Your task
Every line holding the word "black" should be copied from the material.

Data for this task

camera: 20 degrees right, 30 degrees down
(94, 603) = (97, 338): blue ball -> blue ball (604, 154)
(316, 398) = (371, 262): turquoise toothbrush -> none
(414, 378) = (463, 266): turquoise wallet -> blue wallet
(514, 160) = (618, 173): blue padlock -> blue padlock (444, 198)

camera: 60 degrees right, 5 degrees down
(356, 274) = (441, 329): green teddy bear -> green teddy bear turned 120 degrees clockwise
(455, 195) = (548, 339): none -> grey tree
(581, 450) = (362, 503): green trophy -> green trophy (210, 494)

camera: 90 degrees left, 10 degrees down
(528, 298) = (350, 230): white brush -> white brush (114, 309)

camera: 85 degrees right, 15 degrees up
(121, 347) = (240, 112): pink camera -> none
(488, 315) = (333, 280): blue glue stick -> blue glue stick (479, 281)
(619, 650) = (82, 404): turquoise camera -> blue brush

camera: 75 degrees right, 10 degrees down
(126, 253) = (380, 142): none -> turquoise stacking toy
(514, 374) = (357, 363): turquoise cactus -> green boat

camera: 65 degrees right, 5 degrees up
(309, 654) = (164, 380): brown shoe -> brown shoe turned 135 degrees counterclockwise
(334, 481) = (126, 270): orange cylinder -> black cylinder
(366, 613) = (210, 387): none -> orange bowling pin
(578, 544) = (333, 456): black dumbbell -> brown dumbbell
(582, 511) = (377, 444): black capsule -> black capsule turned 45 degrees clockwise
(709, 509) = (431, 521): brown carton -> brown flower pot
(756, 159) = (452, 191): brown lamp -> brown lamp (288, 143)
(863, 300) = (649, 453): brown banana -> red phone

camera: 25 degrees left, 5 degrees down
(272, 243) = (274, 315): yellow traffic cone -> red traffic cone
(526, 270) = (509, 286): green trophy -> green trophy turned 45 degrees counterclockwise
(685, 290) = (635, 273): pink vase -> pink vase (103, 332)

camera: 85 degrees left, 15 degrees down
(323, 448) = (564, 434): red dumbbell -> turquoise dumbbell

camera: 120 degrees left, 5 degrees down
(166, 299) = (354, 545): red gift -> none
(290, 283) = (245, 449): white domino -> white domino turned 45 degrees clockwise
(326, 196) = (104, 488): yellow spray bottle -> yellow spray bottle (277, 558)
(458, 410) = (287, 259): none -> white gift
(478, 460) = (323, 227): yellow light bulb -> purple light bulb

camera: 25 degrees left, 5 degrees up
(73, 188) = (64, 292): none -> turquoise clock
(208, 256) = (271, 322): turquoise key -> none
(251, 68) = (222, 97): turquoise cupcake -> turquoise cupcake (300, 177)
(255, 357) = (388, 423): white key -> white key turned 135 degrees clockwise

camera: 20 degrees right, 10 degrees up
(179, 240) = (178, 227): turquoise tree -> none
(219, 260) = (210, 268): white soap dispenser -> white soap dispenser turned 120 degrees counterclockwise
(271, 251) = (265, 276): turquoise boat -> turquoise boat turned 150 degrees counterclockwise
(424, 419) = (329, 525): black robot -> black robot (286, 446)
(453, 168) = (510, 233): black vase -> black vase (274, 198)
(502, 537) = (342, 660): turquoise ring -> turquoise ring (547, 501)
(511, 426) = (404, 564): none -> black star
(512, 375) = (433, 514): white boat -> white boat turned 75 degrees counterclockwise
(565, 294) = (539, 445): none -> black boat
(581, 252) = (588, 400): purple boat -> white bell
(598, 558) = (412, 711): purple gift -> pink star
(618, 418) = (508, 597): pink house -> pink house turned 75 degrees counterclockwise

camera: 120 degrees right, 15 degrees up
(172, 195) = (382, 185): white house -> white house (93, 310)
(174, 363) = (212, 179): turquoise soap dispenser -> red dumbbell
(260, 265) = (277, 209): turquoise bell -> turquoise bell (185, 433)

Finished exercise
(334, 481) = (126, 270): orange cylinder -> black cylinder
(578, 544) = (333, 456): black dumbbell -> brown dumbbell
(582, 511) = (377, 444): black capsule -> black capsule turned 45 degrees clockwise
(424, 419) = (329, 525): black robot -> black robot (286, 446)
(453, 168) = (510, 233): black vase -> black vase (274, 198)
(511, 426) = (404, 564): none -> black star
(565, 294) = (539, 445): none -> black boat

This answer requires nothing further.